(Extracted records)
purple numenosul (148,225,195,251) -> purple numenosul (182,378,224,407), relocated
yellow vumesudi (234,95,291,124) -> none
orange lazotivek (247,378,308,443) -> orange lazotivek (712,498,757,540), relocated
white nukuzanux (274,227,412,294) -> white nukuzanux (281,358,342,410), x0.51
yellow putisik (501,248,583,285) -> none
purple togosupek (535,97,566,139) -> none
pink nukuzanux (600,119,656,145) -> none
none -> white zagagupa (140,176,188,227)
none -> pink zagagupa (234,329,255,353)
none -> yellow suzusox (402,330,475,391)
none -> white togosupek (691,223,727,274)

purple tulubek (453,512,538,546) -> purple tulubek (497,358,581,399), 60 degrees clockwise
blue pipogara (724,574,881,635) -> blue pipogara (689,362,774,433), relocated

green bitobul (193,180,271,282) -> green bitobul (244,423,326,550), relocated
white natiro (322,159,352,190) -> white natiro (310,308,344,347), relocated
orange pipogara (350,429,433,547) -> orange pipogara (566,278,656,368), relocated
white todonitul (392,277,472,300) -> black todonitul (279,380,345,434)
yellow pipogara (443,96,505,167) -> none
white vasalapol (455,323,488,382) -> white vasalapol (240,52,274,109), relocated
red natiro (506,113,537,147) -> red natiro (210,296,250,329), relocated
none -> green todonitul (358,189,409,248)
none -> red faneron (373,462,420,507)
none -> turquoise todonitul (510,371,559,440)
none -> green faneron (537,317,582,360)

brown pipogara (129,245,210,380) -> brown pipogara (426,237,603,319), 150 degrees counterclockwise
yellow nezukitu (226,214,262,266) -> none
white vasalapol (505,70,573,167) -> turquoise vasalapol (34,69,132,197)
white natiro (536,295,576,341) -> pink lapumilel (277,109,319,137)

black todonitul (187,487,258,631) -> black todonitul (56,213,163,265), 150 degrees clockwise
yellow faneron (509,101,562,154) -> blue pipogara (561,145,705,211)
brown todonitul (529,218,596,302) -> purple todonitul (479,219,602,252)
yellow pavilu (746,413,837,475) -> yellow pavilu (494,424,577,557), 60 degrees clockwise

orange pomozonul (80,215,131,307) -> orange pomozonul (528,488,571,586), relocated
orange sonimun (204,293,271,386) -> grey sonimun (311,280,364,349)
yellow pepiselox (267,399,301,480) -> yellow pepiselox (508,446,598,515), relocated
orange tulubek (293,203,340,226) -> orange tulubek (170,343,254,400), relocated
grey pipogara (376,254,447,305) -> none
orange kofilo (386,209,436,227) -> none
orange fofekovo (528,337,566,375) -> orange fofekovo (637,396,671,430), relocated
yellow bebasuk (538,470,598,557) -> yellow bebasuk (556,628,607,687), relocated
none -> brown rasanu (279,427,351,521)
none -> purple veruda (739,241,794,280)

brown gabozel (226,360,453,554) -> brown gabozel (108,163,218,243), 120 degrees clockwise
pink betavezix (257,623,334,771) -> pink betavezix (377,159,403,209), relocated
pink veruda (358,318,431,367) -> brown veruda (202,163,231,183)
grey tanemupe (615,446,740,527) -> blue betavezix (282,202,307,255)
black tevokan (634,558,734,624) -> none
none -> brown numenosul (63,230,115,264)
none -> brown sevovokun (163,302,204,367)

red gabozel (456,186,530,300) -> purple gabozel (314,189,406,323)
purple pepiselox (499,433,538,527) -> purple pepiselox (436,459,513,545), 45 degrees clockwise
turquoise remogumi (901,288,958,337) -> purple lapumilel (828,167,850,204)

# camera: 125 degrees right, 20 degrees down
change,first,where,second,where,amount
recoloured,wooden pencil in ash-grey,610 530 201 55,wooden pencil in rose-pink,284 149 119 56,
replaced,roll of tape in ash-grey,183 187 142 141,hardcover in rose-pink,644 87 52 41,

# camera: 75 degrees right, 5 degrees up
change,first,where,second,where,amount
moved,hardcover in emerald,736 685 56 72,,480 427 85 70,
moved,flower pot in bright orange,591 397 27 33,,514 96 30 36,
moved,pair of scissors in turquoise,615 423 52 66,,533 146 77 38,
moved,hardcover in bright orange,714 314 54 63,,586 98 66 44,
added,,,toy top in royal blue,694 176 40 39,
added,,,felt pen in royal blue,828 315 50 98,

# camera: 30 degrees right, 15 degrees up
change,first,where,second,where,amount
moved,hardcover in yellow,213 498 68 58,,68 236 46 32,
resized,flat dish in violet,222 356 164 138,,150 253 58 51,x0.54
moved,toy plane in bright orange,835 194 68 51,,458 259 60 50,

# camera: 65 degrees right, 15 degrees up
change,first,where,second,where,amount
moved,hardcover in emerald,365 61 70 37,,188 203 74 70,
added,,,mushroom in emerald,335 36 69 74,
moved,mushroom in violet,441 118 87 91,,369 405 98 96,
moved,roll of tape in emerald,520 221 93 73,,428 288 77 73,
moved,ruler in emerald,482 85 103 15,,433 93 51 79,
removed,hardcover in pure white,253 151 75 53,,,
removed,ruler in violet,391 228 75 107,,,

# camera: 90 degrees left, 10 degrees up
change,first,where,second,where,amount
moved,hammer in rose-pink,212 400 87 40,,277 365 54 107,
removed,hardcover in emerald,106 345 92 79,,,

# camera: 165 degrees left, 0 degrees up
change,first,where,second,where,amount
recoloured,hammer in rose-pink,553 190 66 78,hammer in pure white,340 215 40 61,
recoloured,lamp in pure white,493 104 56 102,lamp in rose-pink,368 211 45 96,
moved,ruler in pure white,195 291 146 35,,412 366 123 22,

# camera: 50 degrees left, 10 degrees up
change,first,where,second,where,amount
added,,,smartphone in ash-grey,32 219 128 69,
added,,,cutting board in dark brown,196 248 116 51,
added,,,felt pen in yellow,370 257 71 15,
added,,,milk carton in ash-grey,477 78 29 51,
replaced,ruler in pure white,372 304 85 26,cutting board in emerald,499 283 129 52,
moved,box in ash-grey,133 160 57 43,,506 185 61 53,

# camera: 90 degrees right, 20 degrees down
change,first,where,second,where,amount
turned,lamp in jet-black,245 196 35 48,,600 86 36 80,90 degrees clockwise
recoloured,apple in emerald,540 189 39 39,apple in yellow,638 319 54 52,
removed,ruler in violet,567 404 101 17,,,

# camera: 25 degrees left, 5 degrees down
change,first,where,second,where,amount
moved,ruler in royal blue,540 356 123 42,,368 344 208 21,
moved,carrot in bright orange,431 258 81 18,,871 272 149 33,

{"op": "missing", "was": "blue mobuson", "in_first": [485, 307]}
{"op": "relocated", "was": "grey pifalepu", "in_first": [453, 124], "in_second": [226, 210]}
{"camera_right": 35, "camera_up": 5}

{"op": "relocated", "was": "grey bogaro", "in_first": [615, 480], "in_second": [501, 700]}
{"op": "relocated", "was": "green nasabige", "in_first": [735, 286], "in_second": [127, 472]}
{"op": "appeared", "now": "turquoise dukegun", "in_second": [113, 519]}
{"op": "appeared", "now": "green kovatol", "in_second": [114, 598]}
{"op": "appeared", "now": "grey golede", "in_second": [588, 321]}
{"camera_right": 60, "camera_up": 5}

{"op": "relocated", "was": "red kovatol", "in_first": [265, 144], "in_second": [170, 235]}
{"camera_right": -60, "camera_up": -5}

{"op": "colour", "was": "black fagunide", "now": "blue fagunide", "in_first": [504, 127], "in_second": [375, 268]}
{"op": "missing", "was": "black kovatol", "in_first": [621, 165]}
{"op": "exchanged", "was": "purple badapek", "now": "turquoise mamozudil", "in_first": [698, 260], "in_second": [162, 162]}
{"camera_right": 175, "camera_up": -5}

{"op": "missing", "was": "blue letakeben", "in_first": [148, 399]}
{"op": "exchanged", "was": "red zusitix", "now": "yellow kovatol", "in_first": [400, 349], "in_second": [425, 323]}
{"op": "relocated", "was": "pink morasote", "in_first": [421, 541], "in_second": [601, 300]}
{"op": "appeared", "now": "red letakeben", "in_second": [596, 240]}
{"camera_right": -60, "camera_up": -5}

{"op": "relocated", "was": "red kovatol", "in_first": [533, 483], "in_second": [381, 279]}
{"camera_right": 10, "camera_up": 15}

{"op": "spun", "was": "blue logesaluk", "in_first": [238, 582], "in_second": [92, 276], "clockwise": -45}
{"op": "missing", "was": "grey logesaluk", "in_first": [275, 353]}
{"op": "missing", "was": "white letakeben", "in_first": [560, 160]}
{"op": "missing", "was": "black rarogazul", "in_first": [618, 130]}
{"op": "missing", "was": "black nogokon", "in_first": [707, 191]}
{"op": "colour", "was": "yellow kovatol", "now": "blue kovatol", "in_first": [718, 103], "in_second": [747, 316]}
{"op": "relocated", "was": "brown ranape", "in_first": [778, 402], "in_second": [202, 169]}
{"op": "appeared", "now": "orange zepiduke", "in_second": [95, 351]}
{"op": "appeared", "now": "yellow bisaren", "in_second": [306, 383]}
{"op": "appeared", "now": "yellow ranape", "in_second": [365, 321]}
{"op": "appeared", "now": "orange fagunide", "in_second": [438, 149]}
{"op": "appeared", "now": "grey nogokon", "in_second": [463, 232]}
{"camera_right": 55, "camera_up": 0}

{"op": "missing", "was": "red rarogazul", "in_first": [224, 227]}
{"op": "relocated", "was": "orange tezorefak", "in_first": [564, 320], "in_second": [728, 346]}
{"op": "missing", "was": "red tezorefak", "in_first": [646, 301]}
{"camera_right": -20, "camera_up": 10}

What is needed:
Taking the records above, retype every line from the one with "white vasalapol (455,323,488,382)" down to the one with "yellow pavilu (746,413,837,475)", exactly and with nothing else.

Result of this exercise:
white vasalapol (455,323,488,382) -> white vasalapol (240,52,274,109), relocated
red natiro (506,113,537,147) -> red natiro (210,296,250,329), relocated
none -> green todonitul (358,189,409,248)
none -> red faneron (373,462,420,507)
none -> turquoise todonitul (510,371,559,440)
none -> green faneron (537,317,582,360)

brown pipogara (129,245,210,380) -> brown pipogara (426,237,603,319), 150 degrees counterclockwise
yellow nezukitu (226,214,262,266) -> none
white vasalapol (505,70,573,167) -> turquoise vasalapol (34,69,132,197)
white natiro (536,295,576,341) -> pink lapumilel (277,109,319,137)

black todonitul (187,487,258,631) -> black todonitul (56,213,163,265), 150 degrees clockwise
yellow faneron (509,101,562,154) -> blue pipogara (561,145,705,211)
brown todonitul (529,218,596,302) -> purple todonitul (479,219,602,252)
yellow pavilu (746,413,837,475) -> yellow pavilu (494,424,577,557), 60 degrees clockwise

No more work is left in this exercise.